> Problem
Leaving out the pictures, write the following records exactly as they read.

> Before-and-after object lists
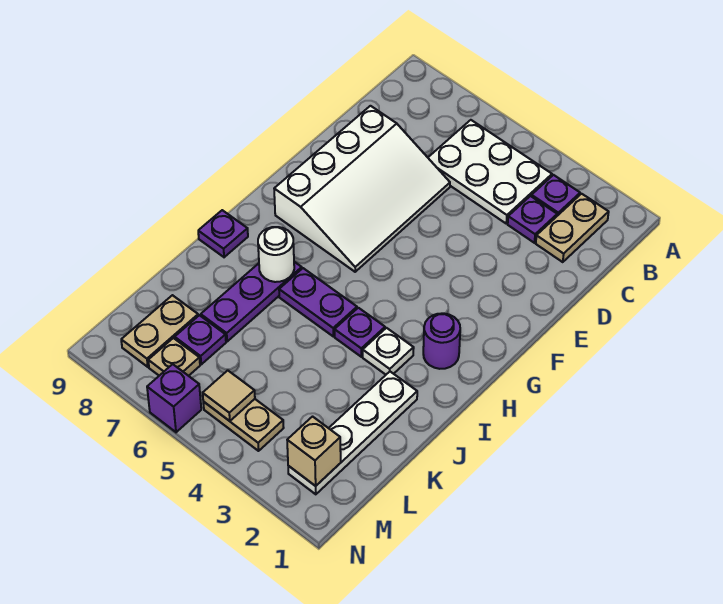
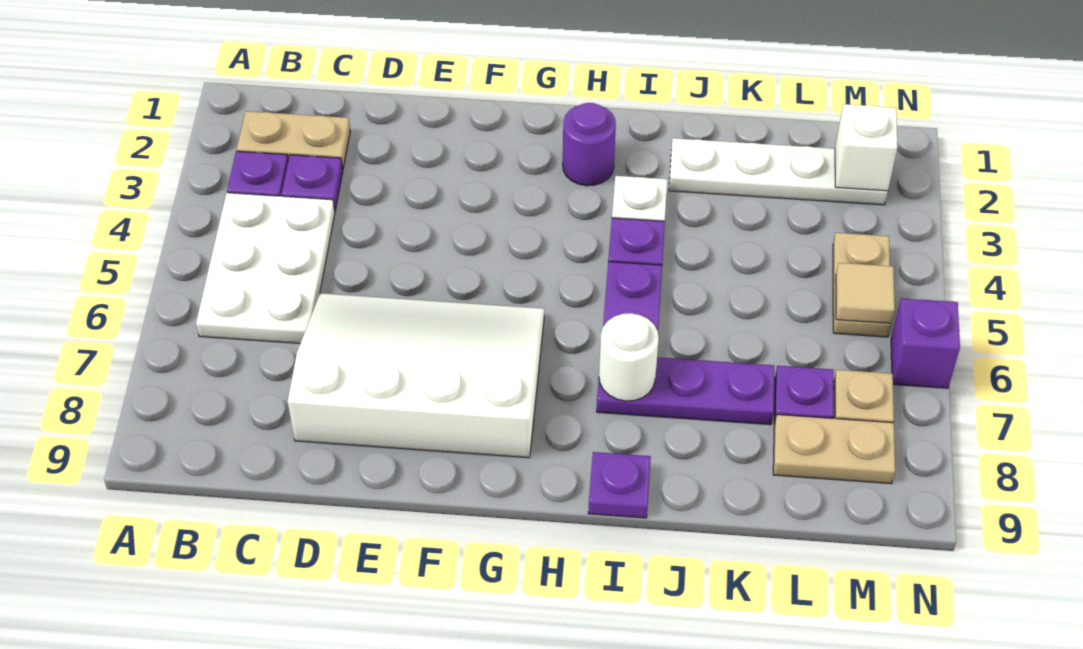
tan brick M2 level 2 -> white brick M2 level 2

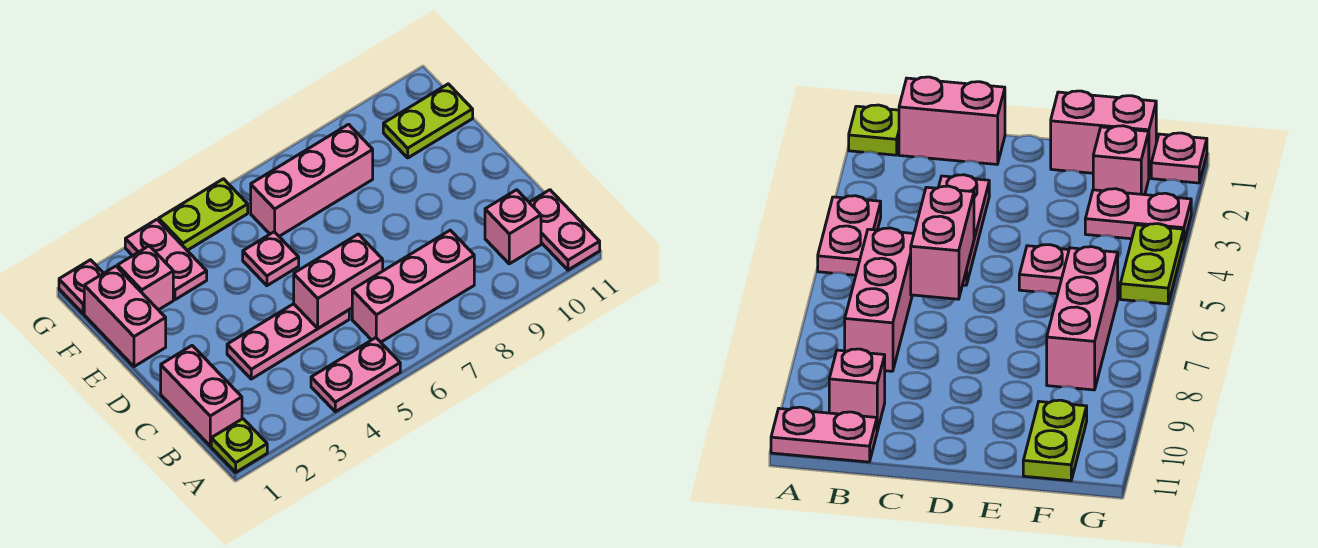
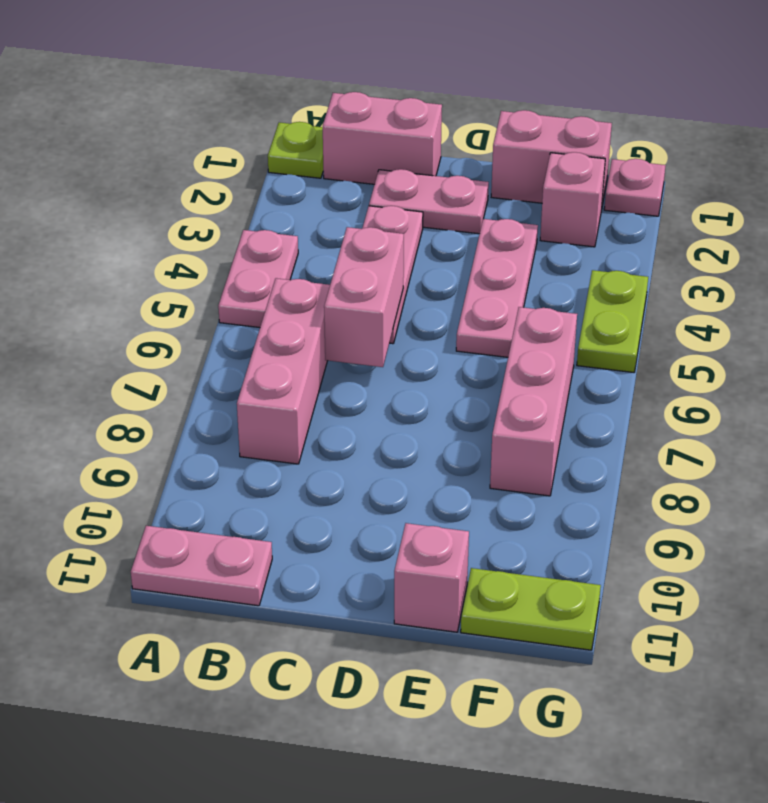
pink brick B10 level 1 -> pink brick E11 level 1
pink plate E5 level 1 -> pink plate E3:E5 level 1
pink plate F3:G3 level 1 -> pink plate C2:D2 level 1
lime plate F10:F11 level 1 -> lime plate F11:G11 level 1

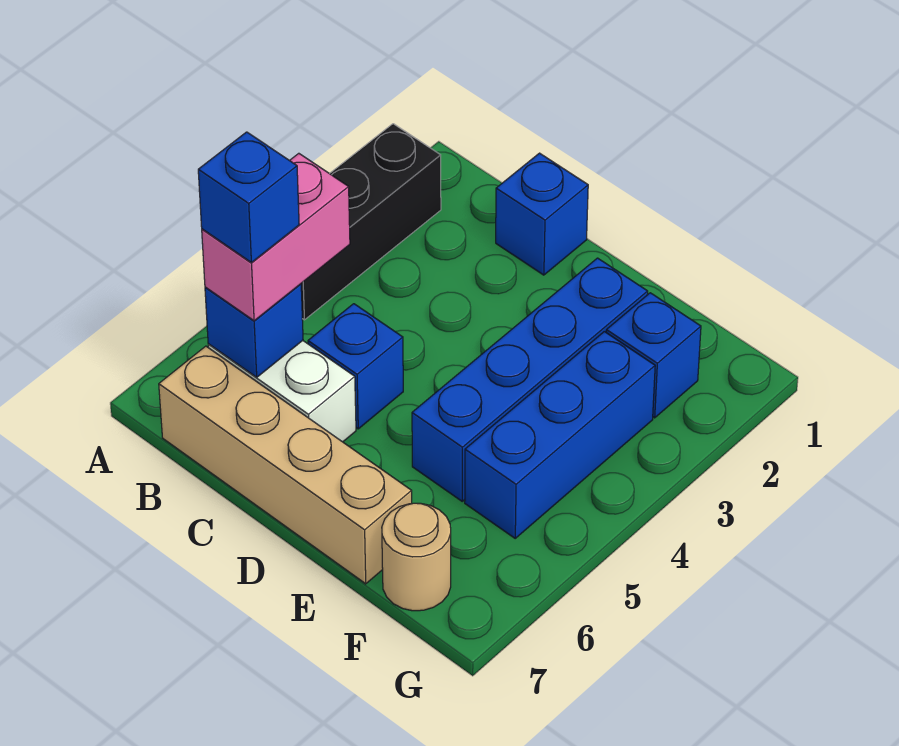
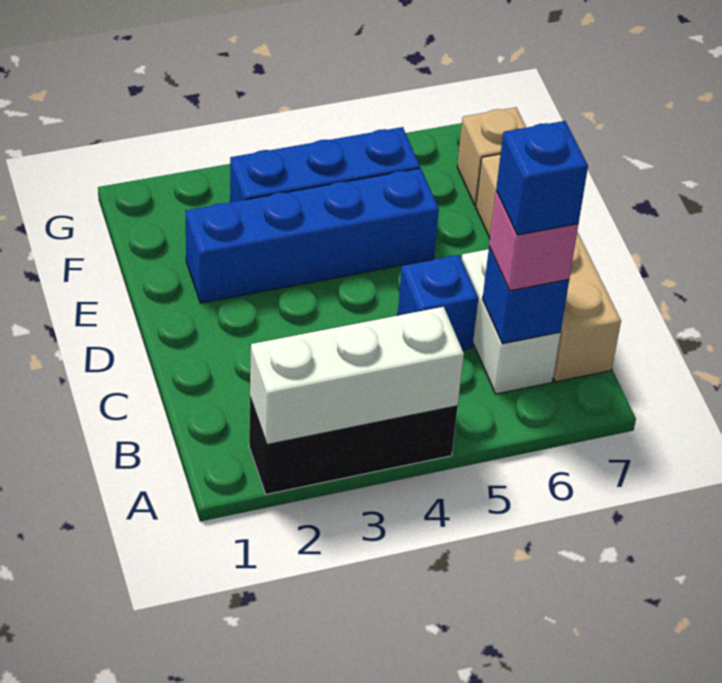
none -> white brick A2:A4 level 2
pink brick B5:B6 level 3 -> pink brick B6 level 3
blue brick C1 level 1 -> none
blue brick F2 level 1 -> none
tan round brick F7 level 1 -> tan brick F7 level 1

> Answer section
tan brick M2 level 2 -> white brick M2 level 2

pink brick B10 level 1 -> pink brick E11 level 1
pink plate E5 level 1 -> pink plate E3:E5 level 1
pink plate F3:G3 level 1 -> pink plate C2:D2 level 1
lime plate F10:F11 level 1 -> lime plate F11:G11 level 1

none -> white brick A2:A4 level 2
pink brick B5:B6 level 3 -> pink brick B6 level 3
blue brick C1 level 1 -> none
blue brick F2 level 1 -> none
tan round brick F7 level 1 -> tan brick F7 level 1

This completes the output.